DIRECTION: Reproduce the entries below without any change, from the first line through the line containing "5: 7:19 -> 4:19", including both of those lines and nothing after them.

-- Start of TASK INPUTS --

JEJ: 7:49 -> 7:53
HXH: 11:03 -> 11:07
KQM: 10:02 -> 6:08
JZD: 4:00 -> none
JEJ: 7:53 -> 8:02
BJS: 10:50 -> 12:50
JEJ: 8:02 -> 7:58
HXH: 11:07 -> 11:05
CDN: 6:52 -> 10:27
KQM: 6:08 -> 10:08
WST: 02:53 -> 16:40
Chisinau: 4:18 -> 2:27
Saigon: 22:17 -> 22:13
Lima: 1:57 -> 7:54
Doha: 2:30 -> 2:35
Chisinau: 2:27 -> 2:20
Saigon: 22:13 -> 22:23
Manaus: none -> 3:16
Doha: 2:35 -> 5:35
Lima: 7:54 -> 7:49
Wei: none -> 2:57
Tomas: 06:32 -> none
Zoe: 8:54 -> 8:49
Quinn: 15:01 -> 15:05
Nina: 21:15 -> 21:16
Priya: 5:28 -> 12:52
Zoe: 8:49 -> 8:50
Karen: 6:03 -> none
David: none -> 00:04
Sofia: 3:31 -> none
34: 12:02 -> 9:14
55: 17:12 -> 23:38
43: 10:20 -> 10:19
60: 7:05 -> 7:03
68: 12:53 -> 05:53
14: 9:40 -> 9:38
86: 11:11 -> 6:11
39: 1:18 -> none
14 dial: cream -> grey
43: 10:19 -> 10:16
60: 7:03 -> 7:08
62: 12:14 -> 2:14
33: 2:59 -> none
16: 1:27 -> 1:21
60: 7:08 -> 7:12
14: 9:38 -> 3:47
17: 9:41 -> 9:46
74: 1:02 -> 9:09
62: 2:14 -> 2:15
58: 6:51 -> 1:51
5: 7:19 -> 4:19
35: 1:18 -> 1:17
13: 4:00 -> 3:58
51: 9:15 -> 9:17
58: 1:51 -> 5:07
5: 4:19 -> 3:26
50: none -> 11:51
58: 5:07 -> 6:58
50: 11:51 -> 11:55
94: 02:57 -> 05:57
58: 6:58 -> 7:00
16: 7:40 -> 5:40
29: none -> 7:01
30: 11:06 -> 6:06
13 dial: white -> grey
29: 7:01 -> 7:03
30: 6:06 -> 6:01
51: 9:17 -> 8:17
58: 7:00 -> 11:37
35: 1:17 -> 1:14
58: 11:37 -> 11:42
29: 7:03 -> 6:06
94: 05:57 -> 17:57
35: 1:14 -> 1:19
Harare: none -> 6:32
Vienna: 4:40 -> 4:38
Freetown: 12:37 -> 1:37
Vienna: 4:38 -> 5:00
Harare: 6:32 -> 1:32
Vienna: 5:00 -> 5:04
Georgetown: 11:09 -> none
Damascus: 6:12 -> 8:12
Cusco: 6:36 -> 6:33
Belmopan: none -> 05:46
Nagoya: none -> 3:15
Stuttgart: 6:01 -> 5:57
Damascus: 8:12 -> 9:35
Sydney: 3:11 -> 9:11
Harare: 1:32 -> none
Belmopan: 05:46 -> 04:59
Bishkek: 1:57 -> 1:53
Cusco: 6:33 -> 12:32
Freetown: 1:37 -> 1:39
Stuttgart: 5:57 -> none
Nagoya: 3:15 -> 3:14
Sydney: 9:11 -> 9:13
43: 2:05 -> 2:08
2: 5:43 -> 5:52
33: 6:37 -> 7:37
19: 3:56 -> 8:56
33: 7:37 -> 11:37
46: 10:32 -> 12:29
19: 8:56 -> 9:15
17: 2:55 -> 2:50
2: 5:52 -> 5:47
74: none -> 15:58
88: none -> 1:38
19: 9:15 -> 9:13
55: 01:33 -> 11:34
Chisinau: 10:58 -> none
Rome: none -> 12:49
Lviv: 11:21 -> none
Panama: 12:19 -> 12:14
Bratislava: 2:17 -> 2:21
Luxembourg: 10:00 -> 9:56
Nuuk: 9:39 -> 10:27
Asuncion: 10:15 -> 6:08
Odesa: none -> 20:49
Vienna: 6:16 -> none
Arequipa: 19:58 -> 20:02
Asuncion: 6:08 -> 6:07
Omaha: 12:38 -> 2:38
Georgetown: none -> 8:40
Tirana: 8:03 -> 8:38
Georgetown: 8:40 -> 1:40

-- End of TASK INPUTS --

THE REPLY:
JEJ: 7:49 -> 7:53
HXH: 11:03 -> 11:07
KQM: 10:02 -> 6:08
JZD: 4:00 -> none
JEJ: 7:53 -> 8:02
BJS: 10:50 -> 12:50
JEJ: 8:02 -> 7:58
HXH: 11:07 -> 11:05
CDN: 6:52 -> 10:27
KQM: 6:08 -> 10:08
WST: 02:53 -> 16:40
Chisinau: 4:18 -> 2:27
Saigon: 22:17 -> 22:13
Lima: 1:57 -> 7:54
Doha: 2:30 -> 2:35
Chisinau: 2:27 -> 2:20
Saigon: 22:13 -> 22:23
Manaus: none -> 3:16
Doha: 2:35 -> 5:35
Lima: 7:54 -> 7:49
Wei: none -> 2:57
Tomas: 06:32 -> none
Zoe: 8:54 -> 8:49
Quinn: 15:01 -> 15:05
Nina: 21:15 -> 21:16
Priya: 5:28 -> 12:52
Zoe: 8:49 -> 8:50
Karen: 6:03 -> none
David: none -> 00:04
Sofia: 3:31 -> none
34: 12:02 -> 9:14
55: 17:12 -> 23:38
43: 10:20 -> 10:19
60: 7:05 -> 7:03
68: 12:53 -> 05:53
14: 9:40 -> 9:38
86: 11:11 -> 6:11
39: 1:18 -> none
14 dial: cream -> grey
43: 10:19 -> 10:16
60: 7:03 -> 7:08
62: 12:14 -> 2:14
33: 2:59 -> none
16: 1:27 -> 1:21
60: 7:08 -> 7:12
14: 9:38 -> 3:47
17: 9:41 -> 9:46
74: 1:02 -> 9:09
62: 2:14 -> 2:15
58: 6:51 -> 1:51
5: 7:19 -> 4:19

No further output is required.